Repeat the entries below verbatim, starting at the line containing "pink diamond: rotated" and ending at the line containing "blue triangle: moved 1 px left, 6 px up", both included, and give back nothing else.

SOURCE DATA:
-----

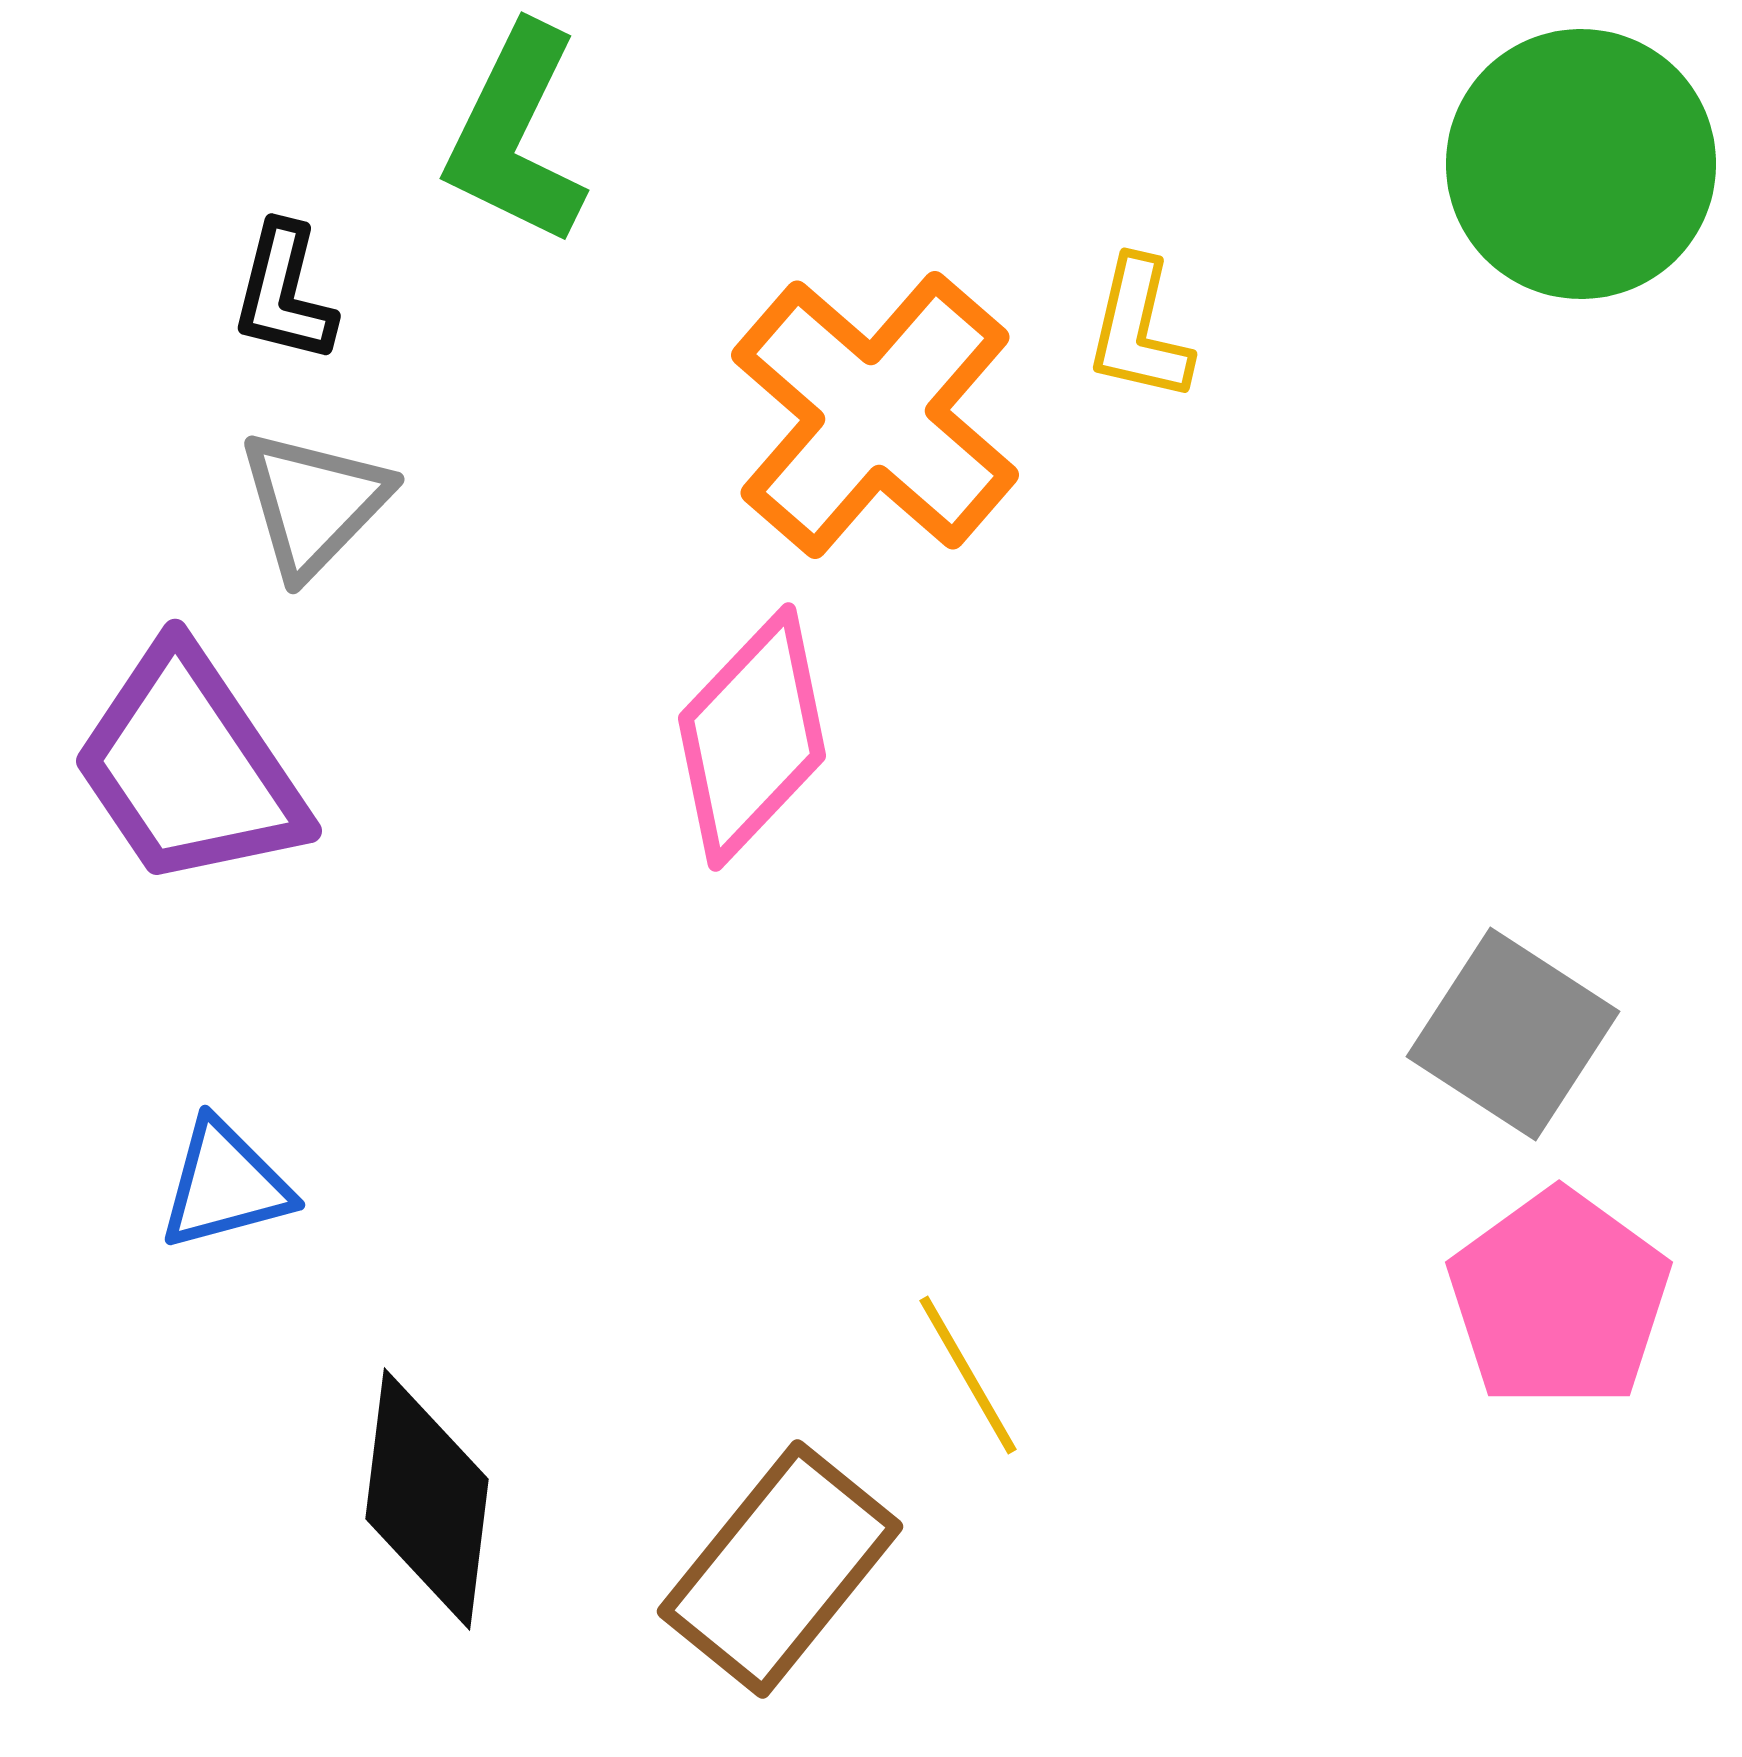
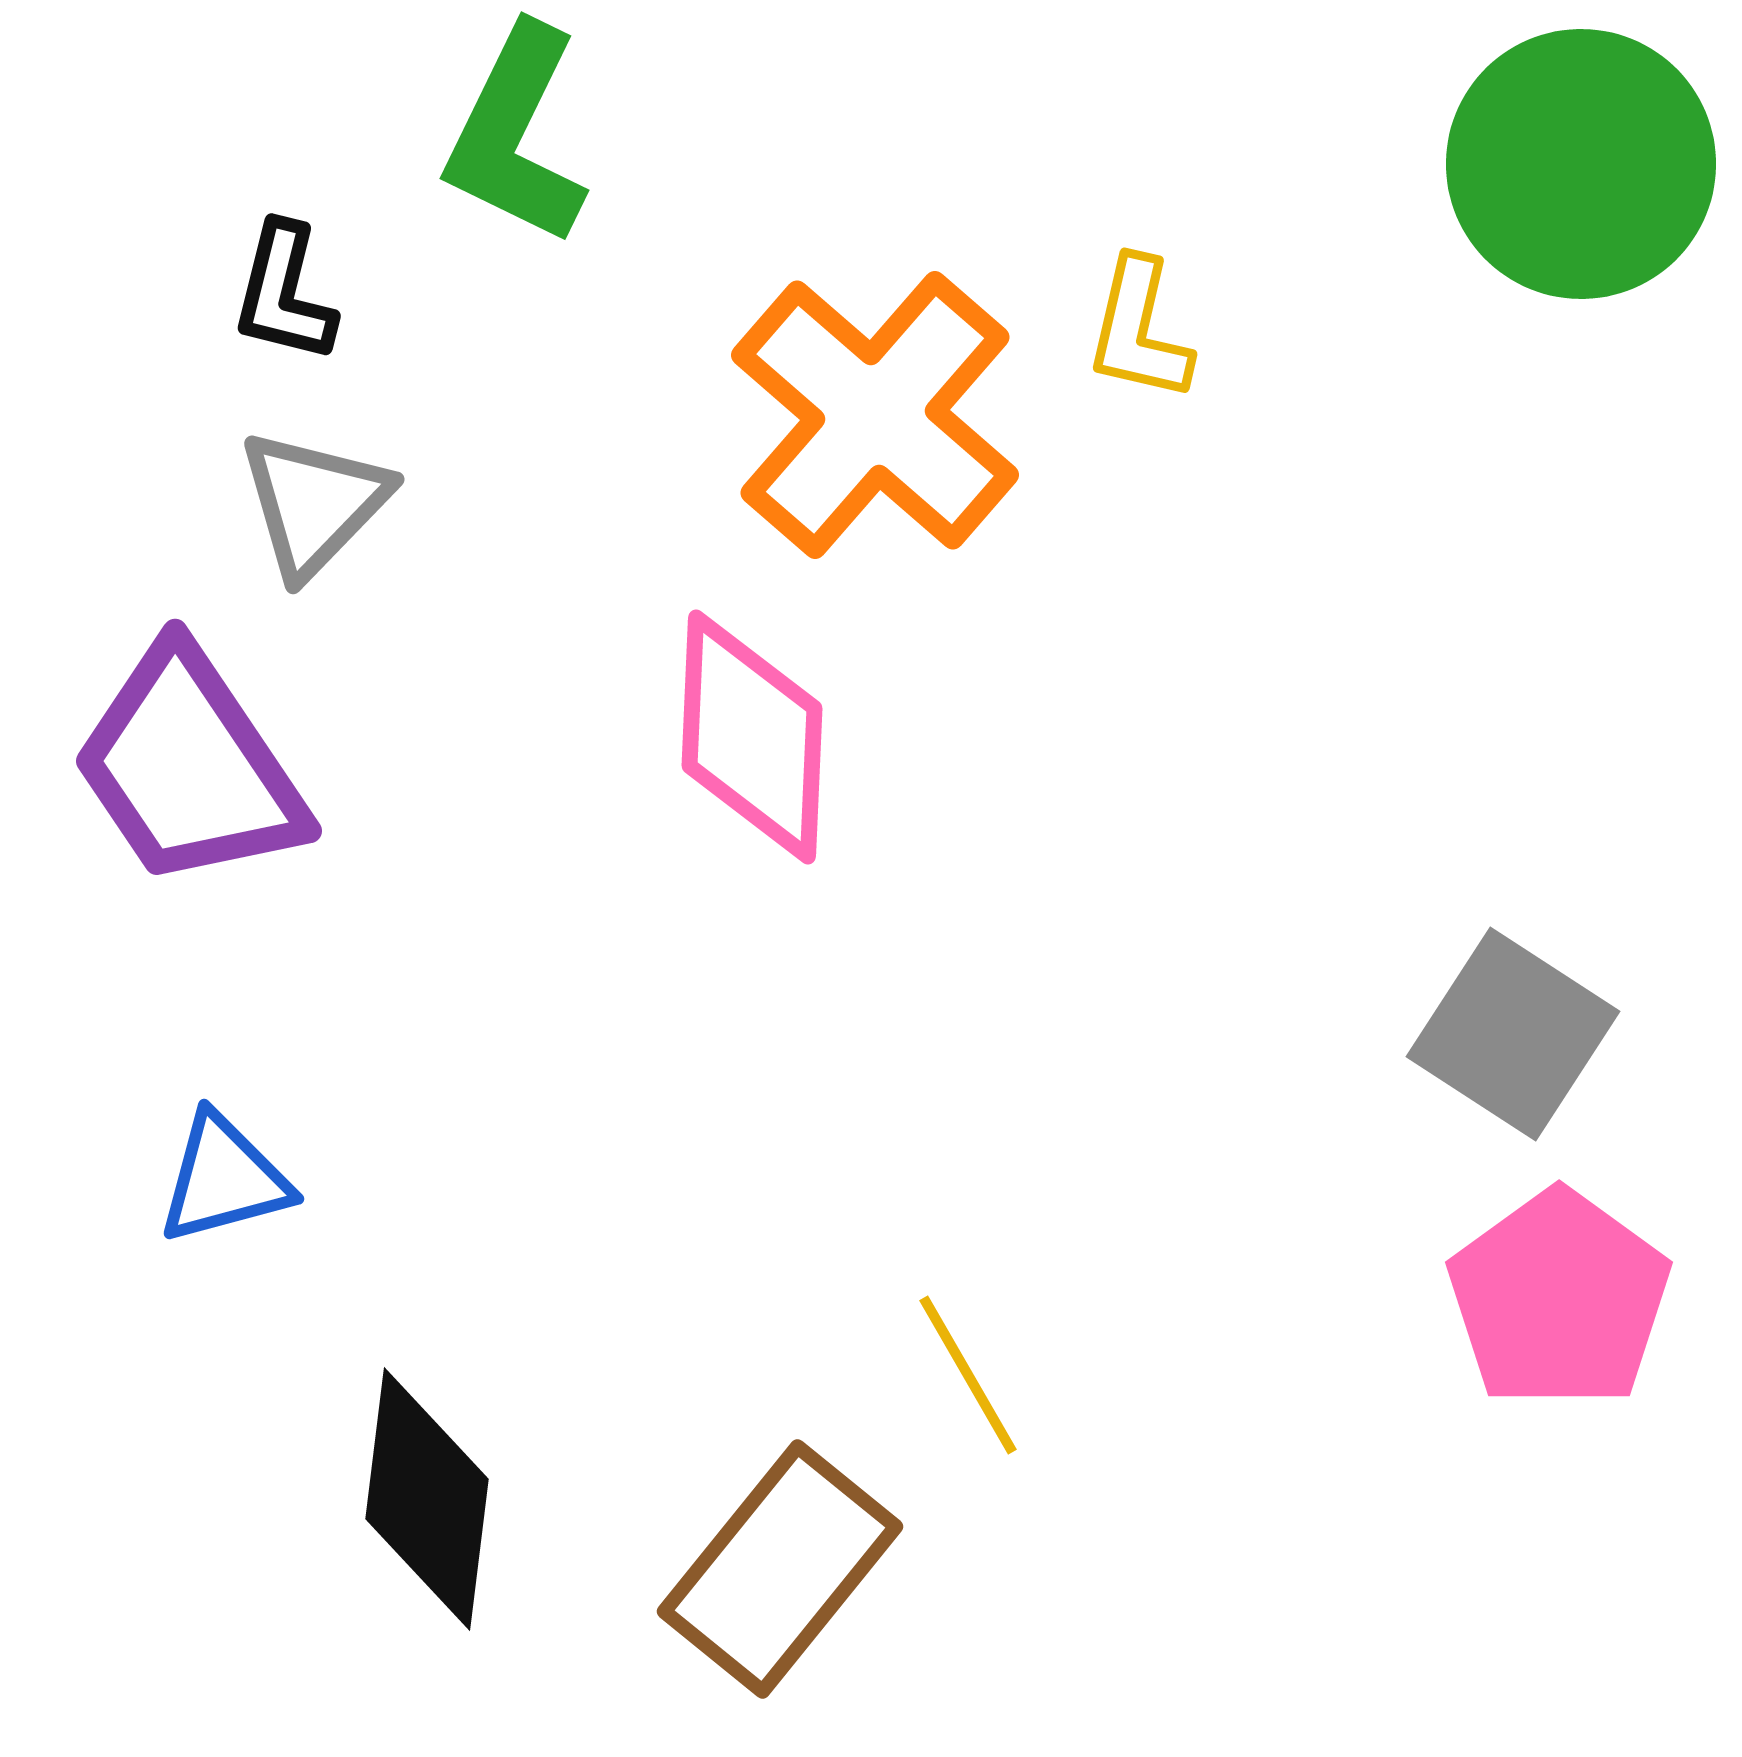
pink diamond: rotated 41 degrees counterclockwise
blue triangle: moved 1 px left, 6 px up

-----

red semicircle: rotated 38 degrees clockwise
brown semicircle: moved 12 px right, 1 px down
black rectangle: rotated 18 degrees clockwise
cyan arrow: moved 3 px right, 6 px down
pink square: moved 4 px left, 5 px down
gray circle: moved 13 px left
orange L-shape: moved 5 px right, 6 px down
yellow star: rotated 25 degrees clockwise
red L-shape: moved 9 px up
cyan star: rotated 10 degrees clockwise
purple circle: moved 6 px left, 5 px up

-----

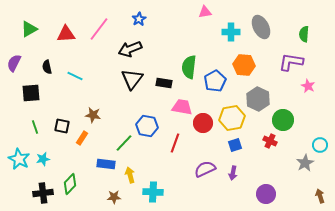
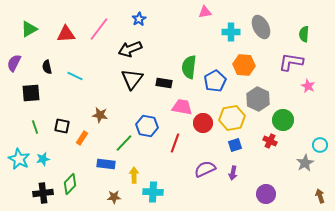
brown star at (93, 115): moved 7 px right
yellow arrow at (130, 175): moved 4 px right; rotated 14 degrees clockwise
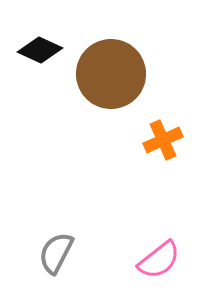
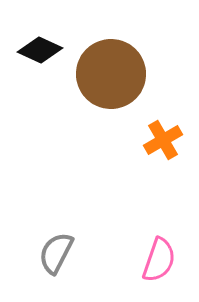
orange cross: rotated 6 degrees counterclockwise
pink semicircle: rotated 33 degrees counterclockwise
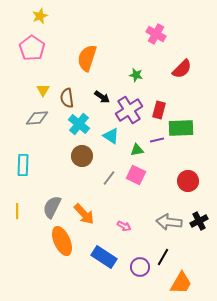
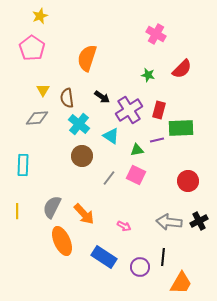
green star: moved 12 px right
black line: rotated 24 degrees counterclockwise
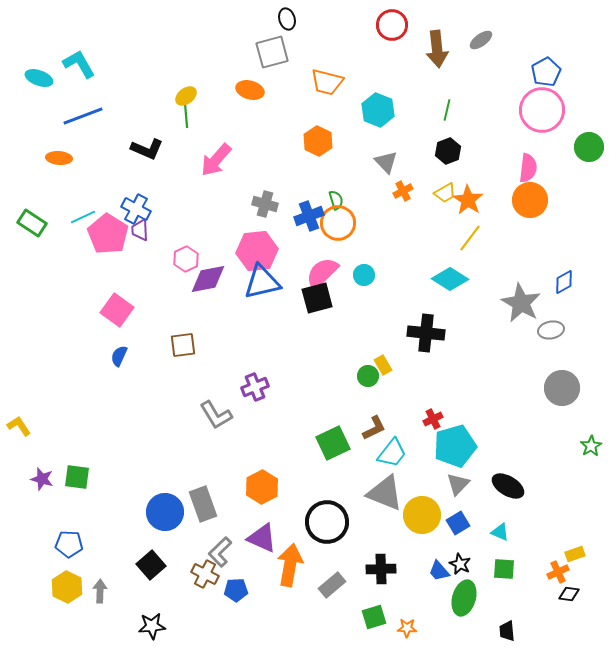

-----

WORKED SOLUTION:
pink diamond: rotated 41 degrees counterclockwise
blue triangle: moved 1 px left, 6 px up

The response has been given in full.